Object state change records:
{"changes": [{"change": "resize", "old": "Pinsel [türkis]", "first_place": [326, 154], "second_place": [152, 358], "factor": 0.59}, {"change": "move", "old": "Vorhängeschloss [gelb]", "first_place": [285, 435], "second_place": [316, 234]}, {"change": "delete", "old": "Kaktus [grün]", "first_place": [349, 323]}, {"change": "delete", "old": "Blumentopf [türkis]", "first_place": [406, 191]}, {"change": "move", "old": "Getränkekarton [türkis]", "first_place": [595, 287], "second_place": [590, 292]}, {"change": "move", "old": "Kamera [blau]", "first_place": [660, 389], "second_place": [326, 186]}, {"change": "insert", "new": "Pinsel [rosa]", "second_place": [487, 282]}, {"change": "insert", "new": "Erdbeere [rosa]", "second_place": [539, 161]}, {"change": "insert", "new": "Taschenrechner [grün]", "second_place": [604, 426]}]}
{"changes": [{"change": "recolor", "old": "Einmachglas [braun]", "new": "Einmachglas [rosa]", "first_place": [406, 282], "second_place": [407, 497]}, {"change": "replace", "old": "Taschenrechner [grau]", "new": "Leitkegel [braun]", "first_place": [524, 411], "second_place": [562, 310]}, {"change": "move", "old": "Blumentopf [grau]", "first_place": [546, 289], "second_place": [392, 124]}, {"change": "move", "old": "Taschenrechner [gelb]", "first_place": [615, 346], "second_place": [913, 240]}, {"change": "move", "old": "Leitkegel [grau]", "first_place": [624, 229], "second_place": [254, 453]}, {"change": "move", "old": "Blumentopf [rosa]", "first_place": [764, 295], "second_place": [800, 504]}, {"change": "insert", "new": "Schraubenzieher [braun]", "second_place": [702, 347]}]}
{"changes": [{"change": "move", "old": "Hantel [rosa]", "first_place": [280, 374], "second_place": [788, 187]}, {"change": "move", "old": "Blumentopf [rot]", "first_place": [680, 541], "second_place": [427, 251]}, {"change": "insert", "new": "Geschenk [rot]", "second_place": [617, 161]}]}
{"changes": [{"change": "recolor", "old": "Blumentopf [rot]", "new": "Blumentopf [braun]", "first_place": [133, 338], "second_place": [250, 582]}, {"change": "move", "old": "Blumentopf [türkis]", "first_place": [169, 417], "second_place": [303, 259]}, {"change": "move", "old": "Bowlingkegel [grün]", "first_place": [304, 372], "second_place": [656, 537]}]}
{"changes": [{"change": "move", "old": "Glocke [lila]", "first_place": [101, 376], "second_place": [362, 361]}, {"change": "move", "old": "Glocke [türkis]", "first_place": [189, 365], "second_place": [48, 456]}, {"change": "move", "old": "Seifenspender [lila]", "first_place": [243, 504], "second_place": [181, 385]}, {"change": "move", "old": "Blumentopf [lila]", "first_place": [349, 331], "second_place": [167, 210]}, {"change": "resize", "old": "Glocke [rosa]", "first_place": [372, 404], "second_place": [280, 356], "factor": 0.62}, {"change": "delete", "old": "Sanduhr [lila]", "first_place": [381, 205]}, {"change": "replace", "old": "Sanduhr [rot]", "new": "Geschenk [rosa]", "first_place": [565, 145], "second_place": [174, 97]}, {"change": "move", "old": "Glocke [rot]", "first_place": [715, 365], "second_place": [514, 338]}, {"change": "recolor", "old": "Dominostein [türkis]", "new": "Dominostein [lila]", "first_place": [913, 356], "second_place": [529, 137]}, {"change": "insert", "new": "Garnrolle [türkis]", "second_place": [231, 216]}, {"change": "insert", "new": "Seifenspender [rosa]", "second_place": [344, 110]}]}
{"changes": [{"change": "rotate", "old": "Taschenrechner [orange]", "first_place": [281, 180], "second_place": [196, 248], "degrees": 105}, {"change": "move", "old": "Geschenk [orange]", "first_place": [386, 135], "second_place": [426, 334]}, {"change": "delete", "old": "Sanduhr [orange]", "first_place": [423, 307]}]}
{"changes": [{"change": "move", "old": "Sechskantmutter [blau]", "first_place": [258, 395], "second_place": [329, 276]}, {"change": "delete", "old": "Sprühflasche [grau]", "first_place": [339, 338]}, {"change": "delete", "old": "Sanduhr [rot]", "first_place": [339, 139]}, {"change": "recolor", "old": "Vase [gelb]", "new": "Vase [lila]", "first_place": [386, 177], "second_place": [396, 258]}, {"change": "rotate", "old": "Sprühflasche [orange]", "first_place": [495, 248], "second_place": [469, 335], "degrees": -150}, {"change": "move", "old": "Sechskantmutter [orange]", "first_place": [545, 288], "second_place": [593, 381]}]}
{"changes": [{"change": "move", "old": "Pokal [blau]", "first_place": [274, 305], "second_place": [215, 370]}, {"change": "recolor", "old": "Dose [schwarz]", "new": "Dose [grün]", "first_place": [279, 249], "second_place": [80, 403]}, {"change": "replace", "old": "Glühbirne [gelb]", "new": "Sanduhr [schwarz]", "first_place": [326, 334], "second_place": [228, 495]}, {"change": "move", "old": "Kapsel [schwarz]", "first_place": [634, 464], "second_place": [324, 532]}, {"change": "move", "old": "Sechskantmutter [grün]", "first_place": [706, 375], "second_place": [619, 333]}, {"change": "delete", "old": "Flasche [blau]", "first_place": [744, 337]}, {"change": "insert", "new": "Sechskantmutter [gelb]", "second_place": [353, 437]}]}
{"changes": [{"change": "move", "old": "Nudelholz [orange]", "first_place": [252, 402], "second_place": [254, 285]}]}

▶ [Your assignment]: A word-for-word repeat of the full data is needed.

▶ [Exercise solution]:
{"changes": [{"change": "resize", "old": "Pinsel [türkis]", "first_place": [326, 154], "second_place": [152, 358], "factor": 0.59}, {"change": "move", "old": "Vorhängeschloss [gelb]", "first_place": [285, 435], "second_place": [316, 234]}, {"change": "delete", "old": "Kaktus [grün]", "first_place": [349, 323]}, {"change": "delete", "old": "Blumentopf [türkis]", "first_place": [406, 191]}, {"change": "move", "old": "Getränkekarton [türkis]", "first_place": [595, 287], "second_place": [590, 292]}, {"change": "move", "old": "Kamera [blau]", "first_place": [660, 389], "second_place": [326, 186]}, {"change": "insert", "new": "Pinsel [rosa]", "second_place": [487, 282]}, {"change": "insert", "new": "Erdbeere [rosa]", "second_place": [539, 161]}, {"change": "insert", "new": "Taschenrechner [grün]", "second_place": [604, 426]}]}
{"changes": [{"change": "recolor", "old": "Einmachglas [braun]", "new": "Einmachglas [rosa]", "first_place": [406, 282], "second_place": [407, 497]}, {"change": "replace", "old": "Taschenrechner [grau]", "new": "Leitkegel [braun]", "first_place": [524, 411], "second_place": [562, 310]}, {"change": "move", "old": "Blumentopf [grau]", "first_place": [546, 289], "second_place": [392, 124]}, {"change": "move", "old": "Taschenrechner [gelb]", "first_place": [615, 346], "second_place": [913, 240]}, {"change": "move", "old": "Leitkegel [grau]", "first_place": [624, 229], "second_place": [254, 453]}, {"change": "move", "old": "Blumentopf [rosa]", "first_place": [764, 295], "second_place": [800, 504]}, {"change": "insert", "new": "Schraubenzieher [braun]", "second_place": [702, 347]}]}
{"changes": [{"change": "move", "old": "Hantel [rosa]", "first_place": [280, 374], "second_place": [788, 187]}, {"change": "move", "old": "Blumentopf [rot]", "first_place": [680, 541], "second_place": [427, 251]}, {"change": "insert", "new": "Geschenk [rot]", "second_place": [617, 161]}]}
{"changes": [{"change": "recolor", "old": "Blumentopf [rot]", "new": "Blumentopf [braun]", "first_place": [133, 338], "second_place": [250, 582]}, {"change": "move", "old": "Blumentopf [türkis]", "first_place": [169, 417], "second_place": [303, 259]}, {"change": "move", "old": "Bowlingkegel [grün]", "first_place": [304, 372], "second_place": [656, 537]}]}
{"changes": [{"change": "move", "old": "Glocke [lila]", "first_place": [101, 376], "second_place": [362, 361]}, {"change": "move", "old": "Glocke [türkis]", "first_place": [189, 365], "second_place": [48, 456]}, {"change": "move", "old": "Seifenspender [lila]", "first_place": [243, 504], "second_place": [181, 385]}, {"change": "move", "old": "Blumentopf [lila]", "first_place": [349, 331], "second_place": [167, 210]}, {"change": "resize", "old": "Glocke [rosa]", "first_place": [372, 404], "second_place": [280, 356], "factor": 0.62}, {"change": "delete", "old": "Sanduhr [lila]", "first_place": [381, 205]}, {"change": "replace", "old": "Sanduhr [rot]", "new": "Geschenk [rosa]", "first_place": [565, 145], "second_place": [174, 97]}, {"change": "move", "old": "Glocke [rot]", "first_place": [715, 365], "second_place": [514, 338]}, {"change": "recolor", "old": "Dominostein [türkis]", "new": "Dominostein [lila]", "first_place": [913, 356], "second_place": [529, 137]}, {"change": "insert", "new": "Garnrolle [türkis]", "second_place": [231, 216]}, {"change": "insert", "new": "Seifenspender [rosa]", "second_place": [344, 110]}]}
{"changes": [{"change": "rotate", "old": "Taschenrechner [orange]", "first_place": [281, 180], "second_place": [196, 248], "degrees": 105}, {"change": "move", "old": "Geschenk [orange]", "first_place": [386, 135], "second_place": [426, 334]}, {"change": "delete", "old": "Sanduhr [orange]", "first_place": [423, 307]}]}
{"changes": [{"change": "move", "old": "Sechskantmutter [blau]", "first_place": [258, 395], "second_place": [329, 276]}, {"change": "delete", "old": "Sprühflasche [grau]", "first_place": [339, 338]}, {"change": "delete", "old": "Sanduhr [rot]", "first_place": [339, 139]}, {"change": "recolor", "old": "Vase [gelb]", "new": "Vase [lila]", "first_place": [386, 177], "second_place": [396, 258]}, {"change": "rotate", "old": "Sprühflasche [orange]", "first_place": [495, 248], "second_place": [469, 335], "degrees": -150}, {"change": "move", "old": "Sechskantmutter [orange]", "first_place": [545, 288], "second_place": [593, 381]}]}
{"changes": [{"change": "move", "old": "Pokal [blau]", "first_place": [274, 305], "second_place": [215, 370]}, {"change": "recolor", "old": "Dose [schwarz]", "new": "Dose [grün]", "first_place": [279, 249], "second_place": [80, 403]}, {"change": "replace", "old": "Glühbirne [gelb]", "new": "Sanduhr [schwarz]", "first_place": [326, 334], "second_place": [228, 495]}, {"change": "move", "old": "Kapsel [schwarz]", "first_place": [634, 464], "second_place": [324, 532]}, {"change": "move", "old": "Sechskantmutter [grün]", "first_place": [706, 375], "second_place": [619, 333]}, {"change": "delete", "old": "Flasche [blau]", "first_place": [744, 337]}, {"change": "insert", "new": "Sechskantmutter [gelb]", "second_place": [353, 437]}]}
{"changes": [{"change": "move", "old": "Nudelholz [orange]", "first_place": [252, 402], "second_place": [254, 285]}]}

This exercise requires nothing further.